An exact, complete copy of the entries below is required, minus any pictures.

═══ RECORD SET

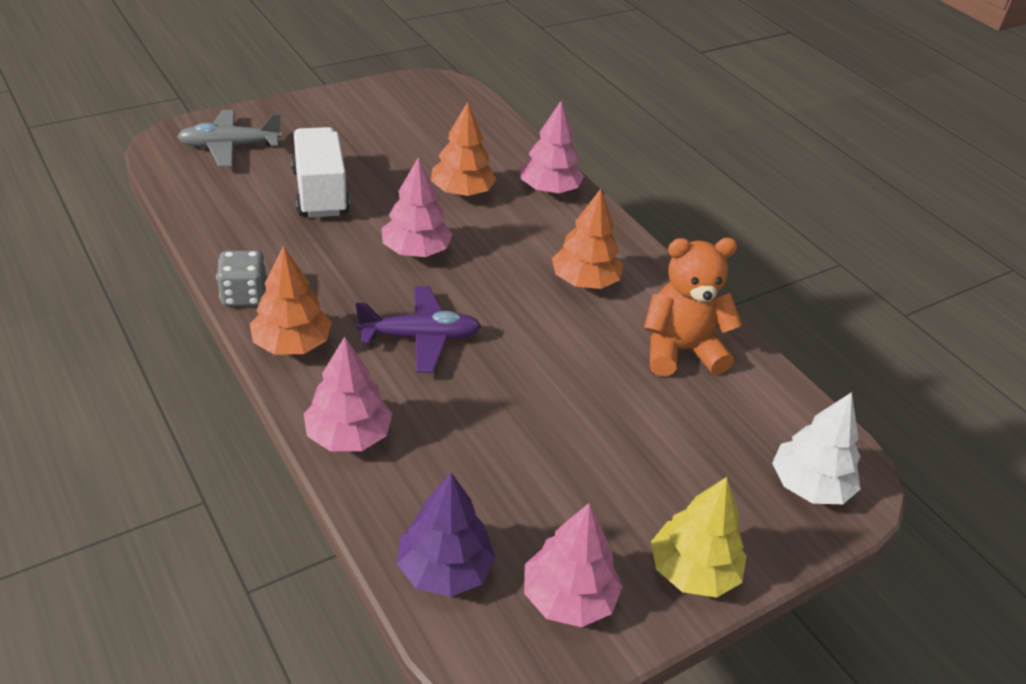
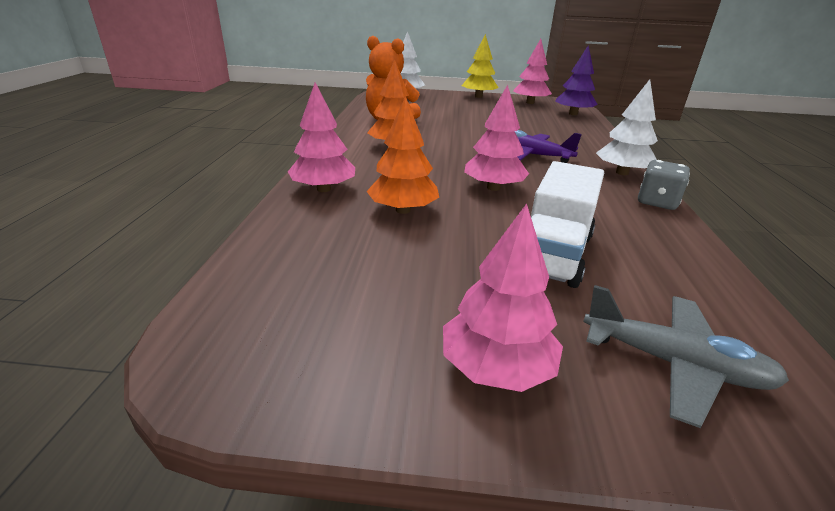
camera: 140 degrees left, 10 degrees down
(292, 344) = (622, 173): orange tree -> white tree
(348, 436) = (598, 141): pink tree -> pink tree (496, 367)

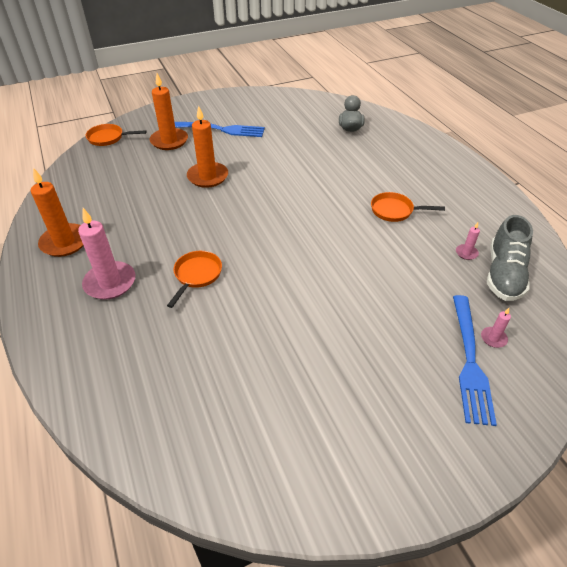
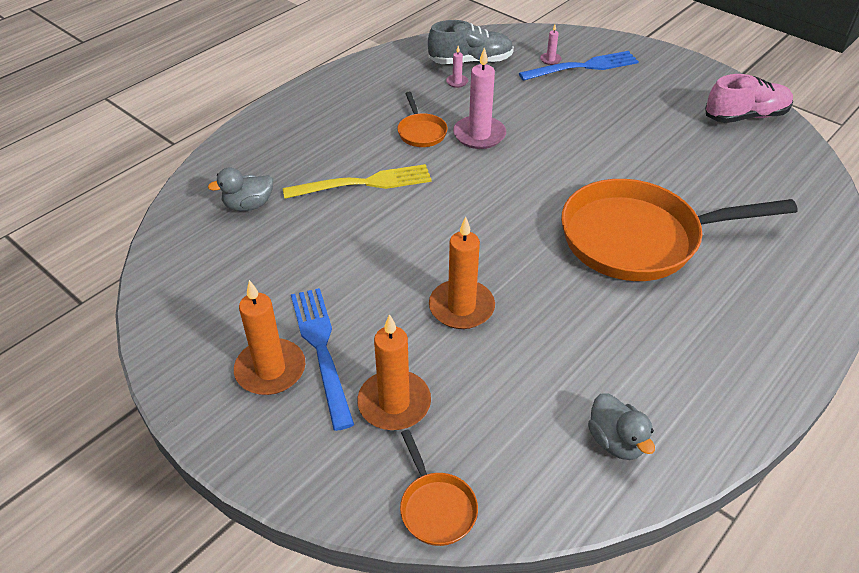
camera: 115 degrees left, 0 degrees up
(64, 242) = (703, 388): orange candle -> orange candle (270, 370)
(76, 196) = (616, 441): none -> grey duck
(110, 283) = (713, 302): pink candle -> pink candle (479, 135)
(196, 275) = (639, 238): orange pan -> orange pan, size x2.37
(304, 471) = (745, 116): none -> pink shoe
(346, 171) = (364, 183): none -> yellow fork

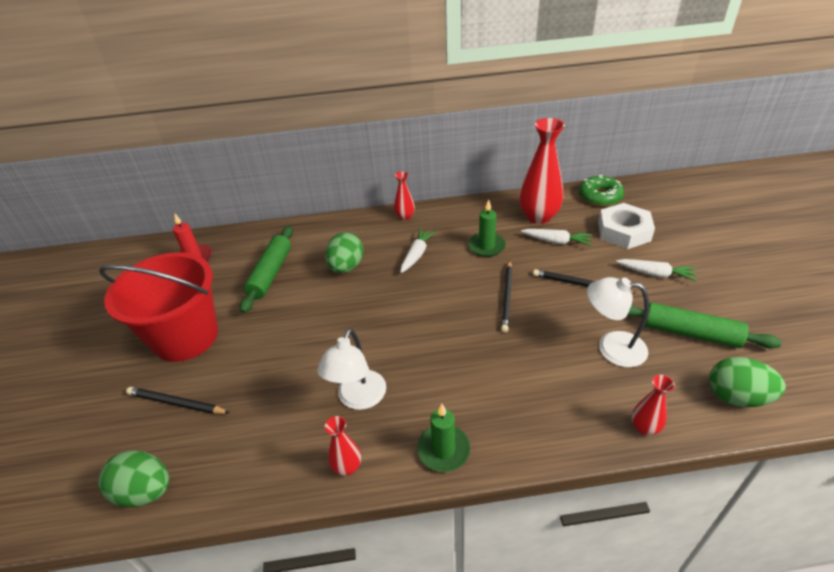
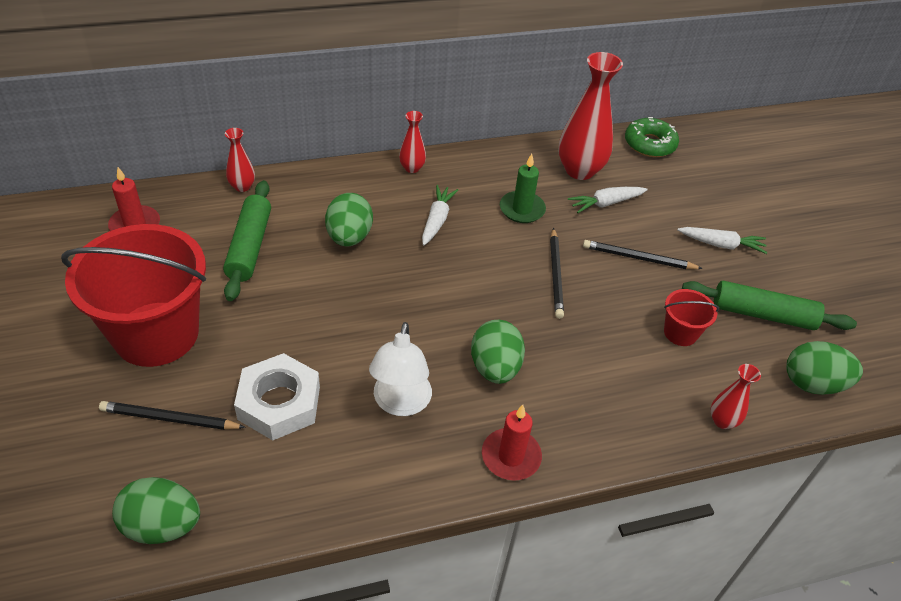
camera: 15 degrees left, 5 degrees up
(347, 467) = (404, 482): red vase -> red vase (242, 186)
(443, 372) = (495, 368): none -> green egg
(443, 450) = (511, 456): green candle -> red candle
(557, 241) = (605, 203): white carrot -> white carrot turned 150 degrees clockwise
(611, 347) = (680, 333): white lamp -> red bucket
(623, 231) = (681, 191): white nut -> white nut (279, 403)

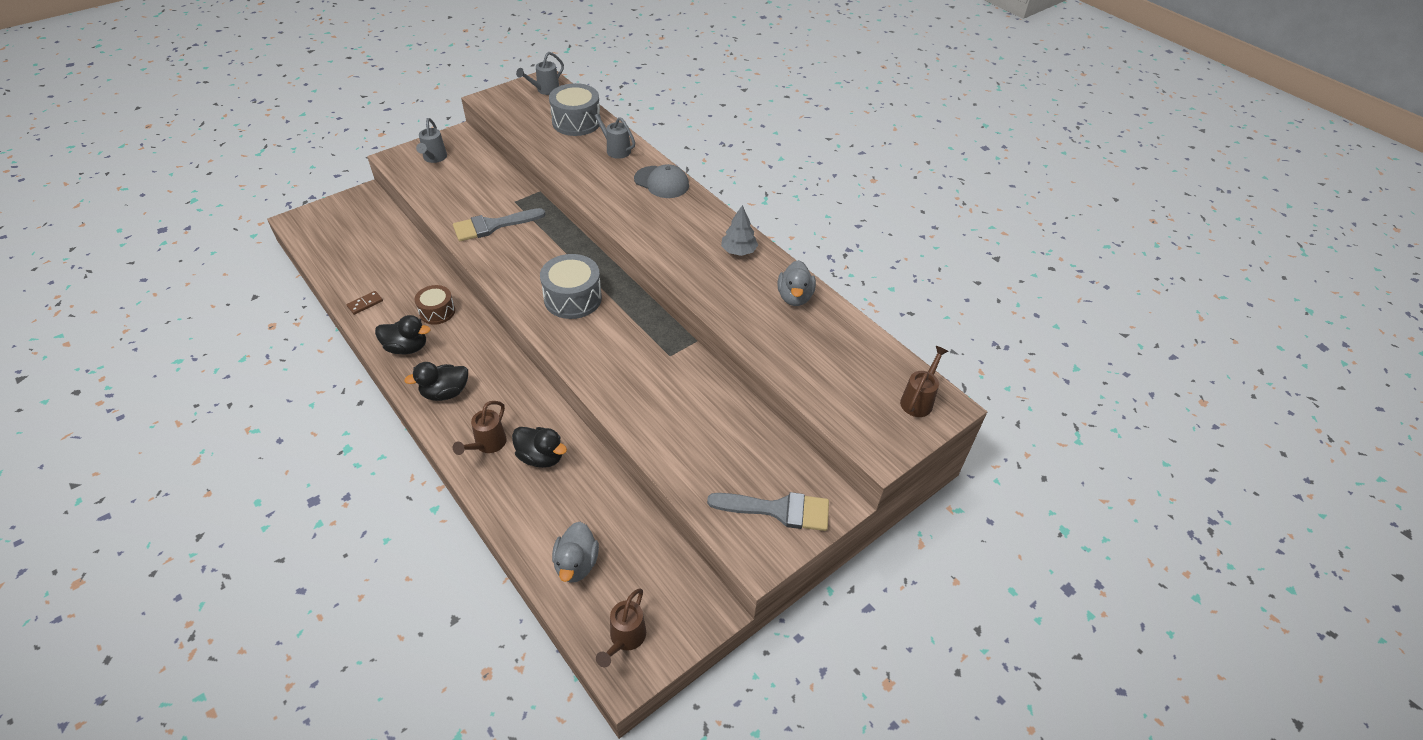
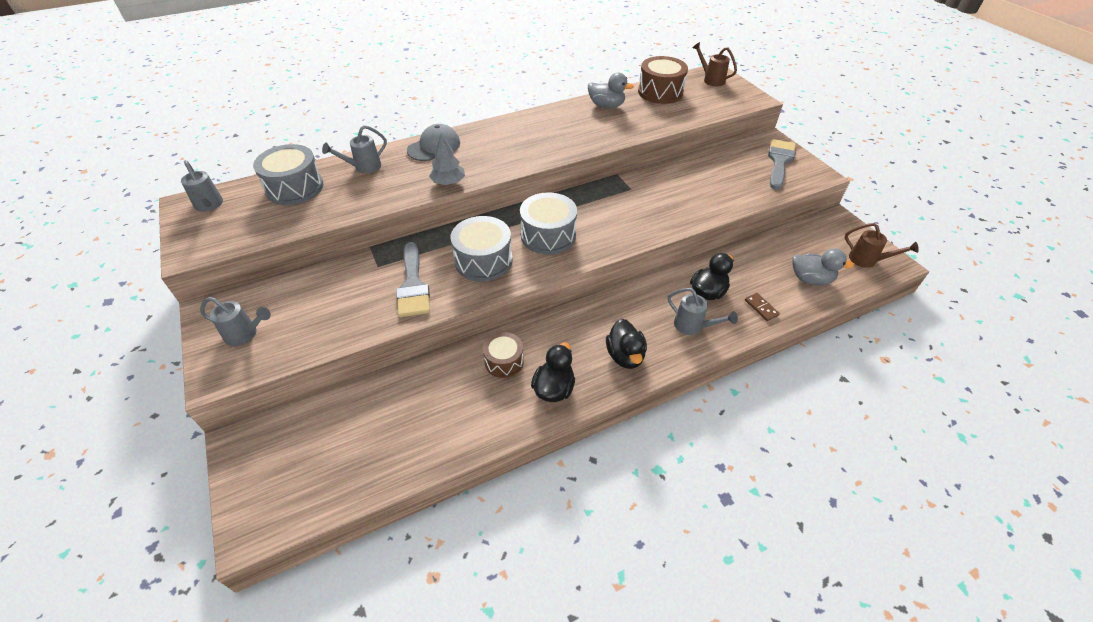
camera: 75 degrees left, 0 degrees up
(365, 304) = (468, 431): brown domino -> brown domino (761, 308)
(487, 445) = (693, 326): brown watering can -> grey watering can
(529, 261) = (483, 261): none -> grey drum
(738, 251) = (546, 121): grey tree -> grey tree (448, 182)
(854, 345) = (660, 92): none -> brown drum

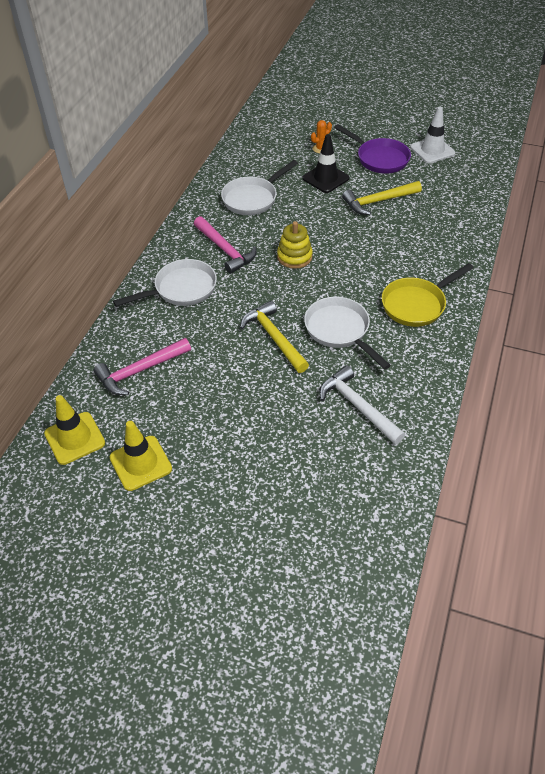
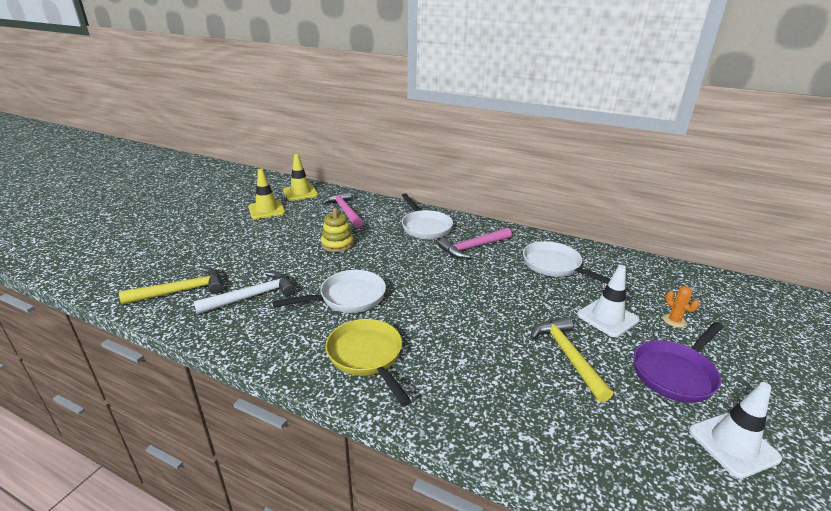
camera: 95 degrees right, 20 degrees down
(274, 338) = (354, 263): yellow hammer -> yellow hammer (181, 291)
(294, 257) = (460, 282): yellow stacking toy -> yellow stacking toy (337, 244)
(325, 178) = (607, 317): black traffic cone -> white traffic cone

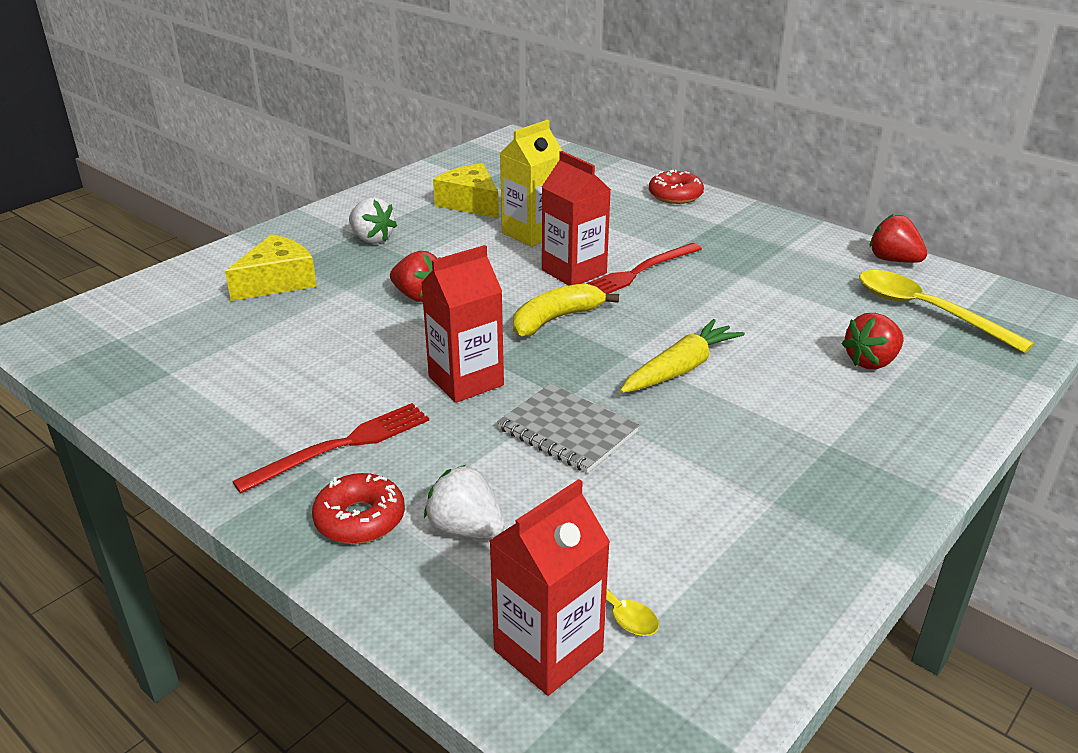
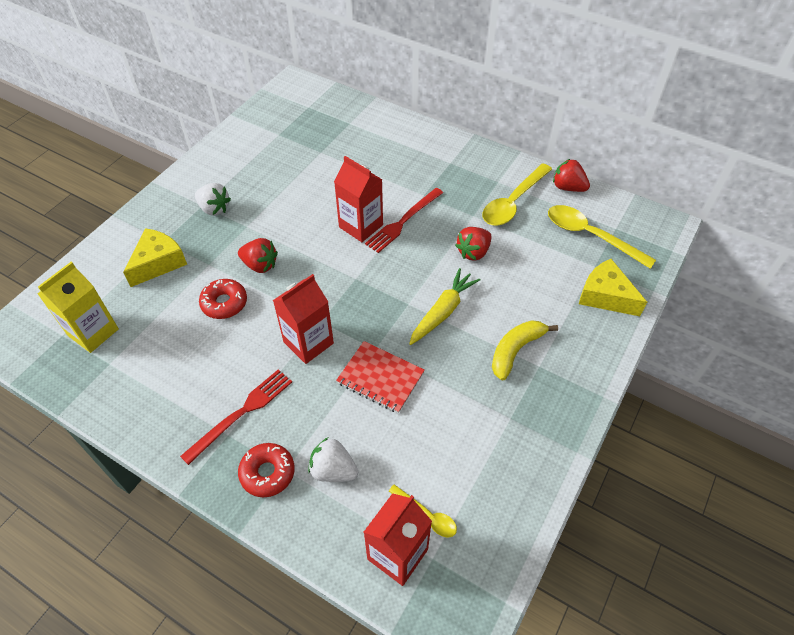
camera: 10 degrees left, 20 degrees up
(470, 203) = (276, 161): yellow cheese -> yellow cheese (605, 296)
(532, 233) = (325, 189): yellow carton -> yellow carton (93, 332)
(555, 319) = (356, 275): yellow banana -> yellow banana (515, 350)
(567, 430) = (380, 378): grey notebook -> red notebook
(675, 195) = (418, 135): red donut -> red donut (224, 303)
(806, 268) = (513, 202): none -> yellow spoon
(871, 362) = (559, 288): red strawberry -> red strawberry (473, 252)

══════

=== SOLUTION BELOW ===
camera: 140 degrees left, 10 degrees down
(292, 344) = (622, 173): orange tree -> white tree
(348, 436) = (598, 141): pink tree -> pink tree (496, 367)

camera: 115 degrees left, 0 degrees up
(64, 242) = (703, 388): orange candle -> orange candle (270, 370)
(76, 196) = (616, 441): none -> grey duck
(110, 283) = (713, 302): pink candle -> pink candle (479, 135)
(196, 275) = (639, 238): orange pan -> orange pan, size x2.37
(304, 471) = (745, 116): none -> pink shoe
(346, 171) = (364, 183): none -> yellow fork

camera: 15 degrees left, 5 degrees up
(347, 467) = (404, 482): red vase -> red vase (242, 186)
(443, 372) = (495, 368): none -> green egg
(443, 450) = (511, 456): green candle -> red candle
(557, 241) = (605, 203): white carrot -> white carrot turned 150 degrees clockwise
(611, 347) = (680, 333): white lamp -> red bucket
(623, 231) = (681, 191): white nut -> white nut (279, 403)

camera: 75 degrees left, 0 degrees up
(365, 304) = (468, 431): brown domino -> brown domino (761, 308)
(487, 445) = (693, 326): brown watering can -> grey watering can
(529, 261) = (483, 261): none -> grey drum
(738, 251) = (546, 121): grey tree -> grey tree (448, 182)
(854, 345) = (660, 92): none -> brown drum

camera: 95 degrees right, 20 degrees down
(274, 338) = (354, 263): yellow hammer -> yellow hammer (181, 291)
(294, 257) = (460, 282): yellow stacking toy -> yellow stacking toy (337, 244)
(325, 178) = (607, 317): black traffic cone -> white traffic cone

camera: 10 degrees left, 20 degrees up
(470, 203) = (276, 161): yellow cheese -> yellow cheese (605, 296)
(532, 233) = (325, 189): yellow carton -> yellow carton (93, 332)
(555, 319) = (356, 275): yellow banana -> yellow banana (515, 350)
(567, 430) = (380, 378): grey notebook -> red notebook
(675, 195) = (418, 135): red donut -> red donut (224, 303)
(806, 268) = (513, 202): none -> yellow spoon
(871, 362) = (559, 288): red strawberry -> red strawberry (473, 252)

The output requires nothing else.